The problem: Drop the images. Copy every line below character for character.

Available records:

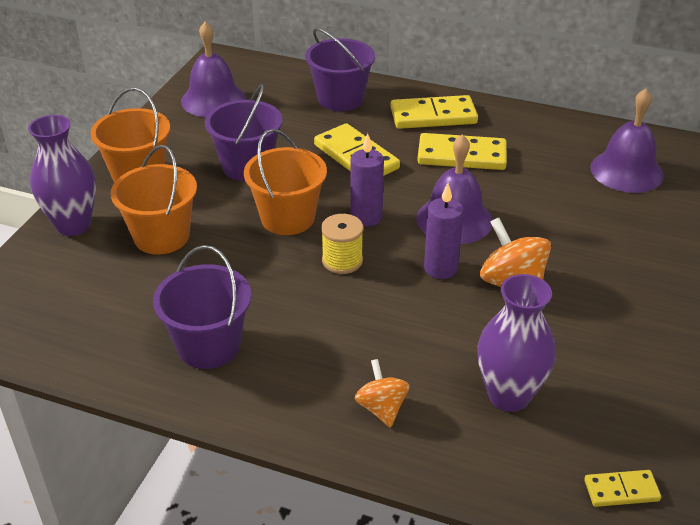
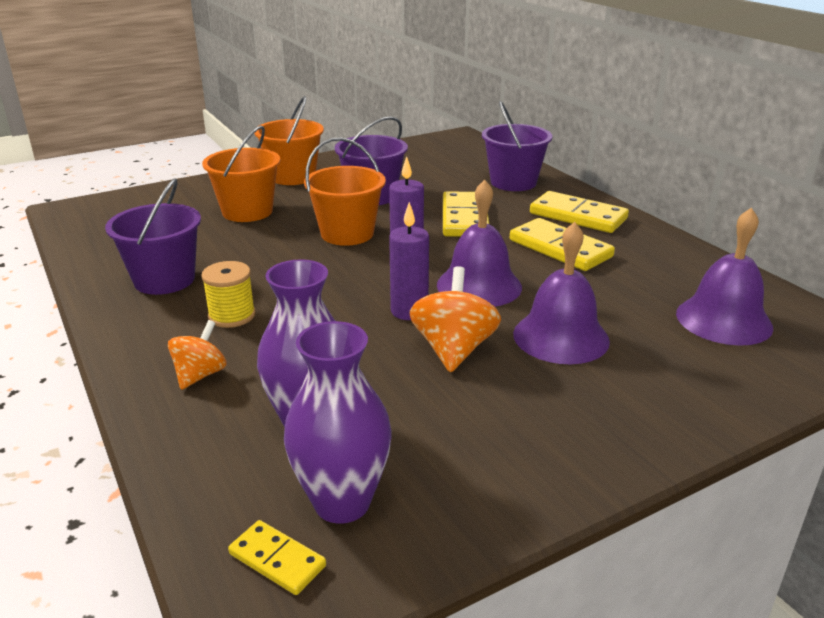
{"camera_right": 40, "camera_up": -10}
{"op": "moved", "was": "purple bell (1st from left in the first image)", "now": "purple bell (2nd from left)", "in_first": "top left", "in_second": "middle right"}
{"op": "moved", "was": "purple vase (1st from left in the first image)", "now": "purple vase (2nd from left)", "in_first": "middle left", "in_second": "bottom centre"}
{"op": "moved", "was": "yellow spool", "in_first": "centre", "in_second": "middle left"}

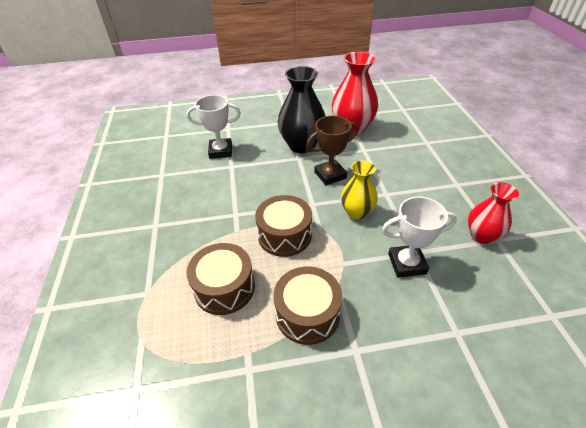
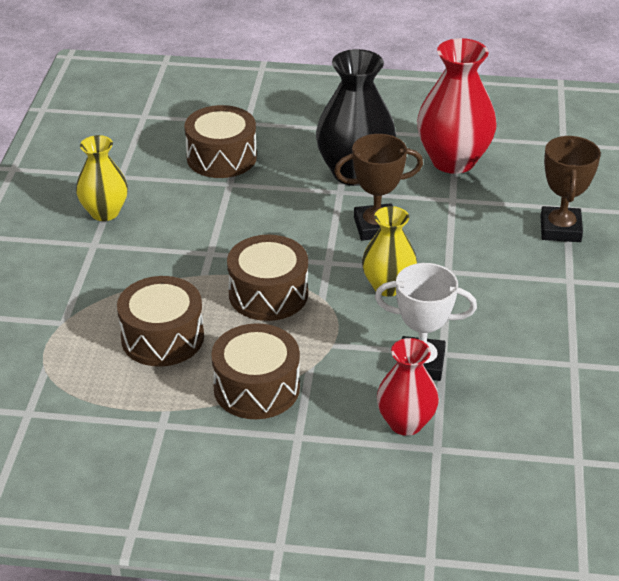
{"camera_right": 15, "camera_up": -5}
{"op": "replaced", "was": "white trophy (1st from left)", "now": "brown drum (2nd from left)", "in_first": "top centre", "in_second": "top centre"}
{"op": "moved", "was": "red vase (2nd from left in the first image)", "now": "red vase (1st from left)", "in_first": "middle right", "in_second": "centre"}
{"op": "added", "now": "yellow vase (1st from left)", "in_second": "top left"}
{"op": "added", "now": "brown trophy (2nd from left)", "in_second": "top right"}

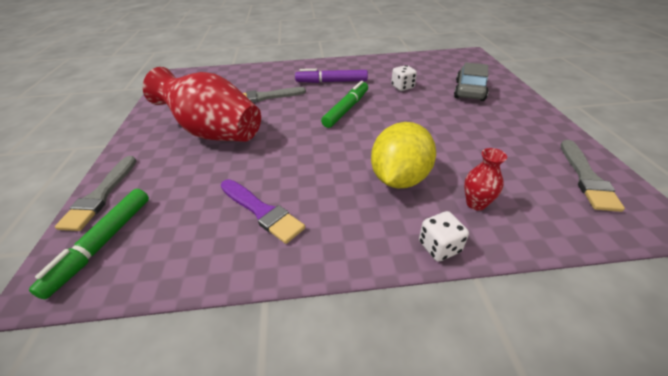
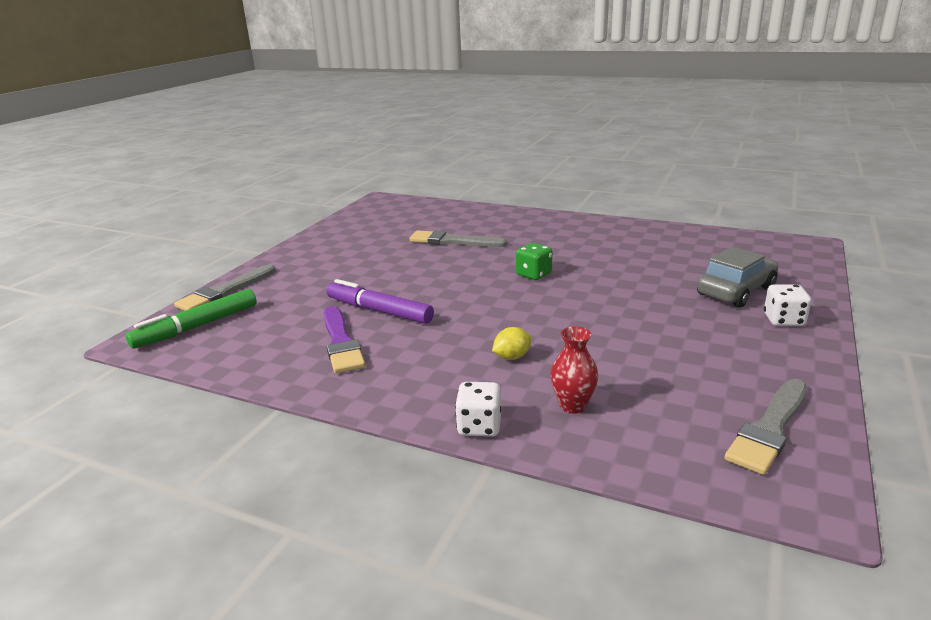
{"camera_right": 30, "camera_up": -15}
{"op": "moved", "was": "white dice (1st from left in the first image)", "now": "white dice (2nd from left)", "in_first": "top centre", "in_second": "middle right"}
{"op": "removed", "was": "red vase (1st from left)", "in_first": "top left"}
{"op": "moved", "was": "purple marker", "in_first": "top centre", "in_second": "centre"}
{"op": "replaced", "was": "green marker (2nd from left)", "now": "green dice", "in_first": "top centre", "in_second": "centre"}
{"op": "resized", "was": "yellow lemon", "in_first": "centre", "in_second": "centre", "ratio": 0.41}

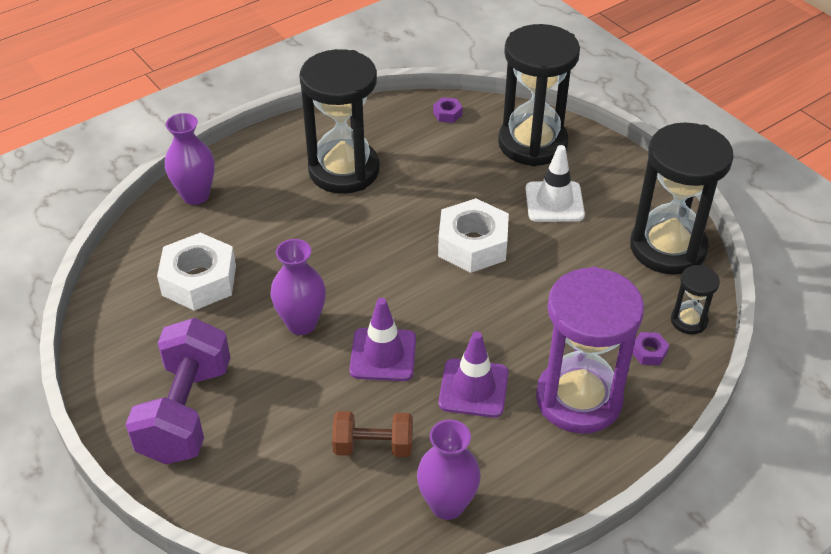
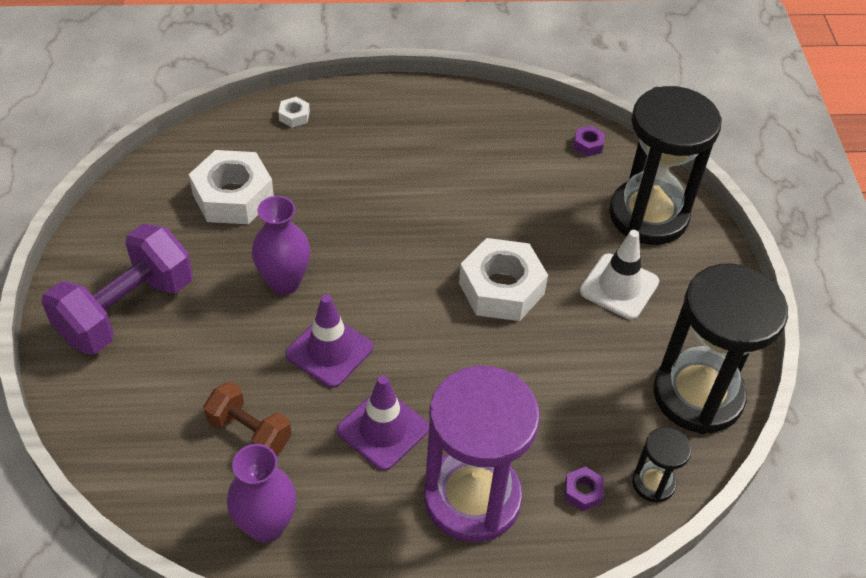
{"camera_right": 30, "camera_up": 5}
{"op": "removed", "was": "black hourglass (1st from left)", "in_first": "top centre"}
{"op": "replaced", "was": "purple vase (1st from left)", "now": "white nut (2nd from left)", "in_first": "top left", "in_second": "top centre"}

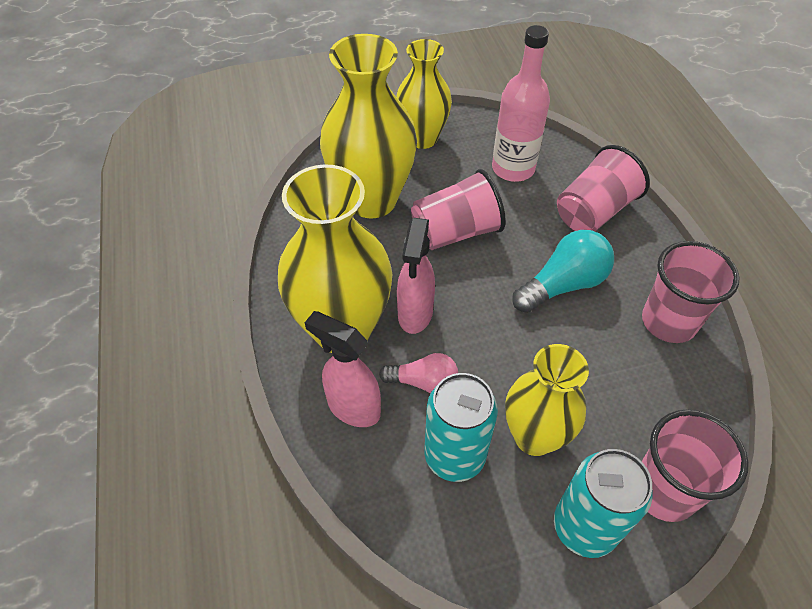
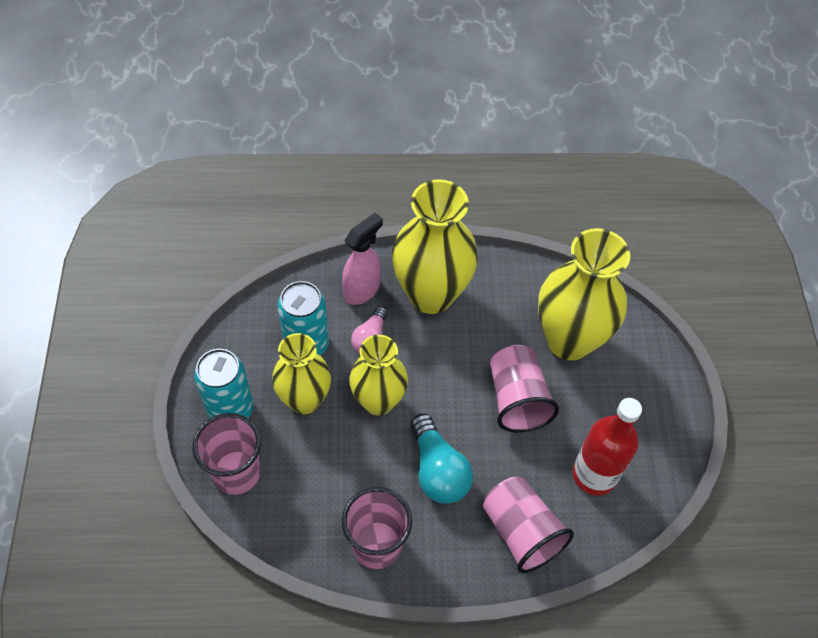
{"camera_right": 100, "camera_up": 5}
{"op": "recoloured", "was": "pink bottle", "now": "red bottle", "in_first": "top centre", "in_second": "bottom right"}
{"op": "moved", "was": "yellow vase (3rd from left in the first image)", "now": "yellow vase (2nd from left)", "in_first": "top centre", "in_second": "centre"}
{"op": "removed", "was": "pink spray bottle (2nd from left)", "in_first": "centre"}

Output for this exercise:
{"camera_right": 40, "camera_up": -10}
{"op": "moved", "was": "purple bell (1st from left in the first image)", "now": "purple bell (2nd from left)", "in_first": "top left", "in_second": "middle right"}
{"op": "moved", "was": "purple vase (1st from left in the first image)", "now": "purple vase (2nd from left)", "in_first": "middle left", "in_second": "bottom centre"}
{"op": "moved", "was": "yellow spool", "in_first": "centre", "in_second": "middle left"}

{"camera_right": 15, "camera_up": -5}
{"op": "replaced", "was": "white trophy (1st from left)", "now": "brown drum (2nd from left)", "in_first": "top centre", "in_second": "top centre"}
{"op": "moved", "was": "red vase (2nd from left in the first image)", "now": "red vase (1st from left)", "in_first": "middle right", "in_second": "centre"}
{"op": "added", "now": "yellow vase (1st from left)", "in_second": "top left"}
{"op": "added", "now": "brown trophy (2nd from left)", "in_second": "top right"}

{"camera_right": 30, "camera_up": -15}
{"op": "moved", "was": "white dice (1st from left in the first image)", "now": "white dice (2nd from left)", "in_first": "top centre", "in_second": "middle right"}
{"op": "removed", "was": "red vase (1st from left)", "in_first": "top left"}
{"op": "moved", "was": "purple marker", "in_first": "top centre", "in_second": "centre"}
{"op": "replaced", "was": "green marker (2nd from left)", "now": "green dice", "in_first": "top centre", "in_second": "centre"}
{"op": "resized", "was": "yellow lemon", "in_first": "centre", "in_second": "centre", "ratio": 0.41}

{"camera_right": 30, "camera_up": 5}
{"op": "removed", "was": "black hourglass (1st from left)", "in_first": "top centre"}
{"op": "replaced", "was": "purple vase (1st from left)", "now": "white nut (2nd from left)", "in_first": "top left", "in_second": "top centre"}

{"camera_right": 100, "camera_up": 5}
{"op": "recoloured", "was": "pink bottle", "now": "red bottle", "in_first": "top centre", "in_second": "bottom right"}
{"op": "moved", "was": "yellow vase (3rd from left in the first image)", "now": "yellow vase (2nd from left)", "in_first": "top centre", "in_second": "centre"}
{"op": "removed", "was": "pink spray bottle (2nd from left)", "in_first": "centre"}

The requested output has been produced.